*** DATASET EXCERPT Section Begins ***

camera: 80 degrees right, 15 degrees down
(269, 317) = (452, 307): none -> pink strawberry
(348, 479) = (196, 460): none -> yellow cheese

*** DATASET EXCERPT Section Ends ***

_WHAT IS BEING ASKED_: Find the string "none" in the material above. Then copy each line that has it.

_ANSWER TO THIS PROBLEM_:
(269, 317) = (452, 307): none -> pink strawberry
(348, 479) = (196, 460): none -> yellow cheese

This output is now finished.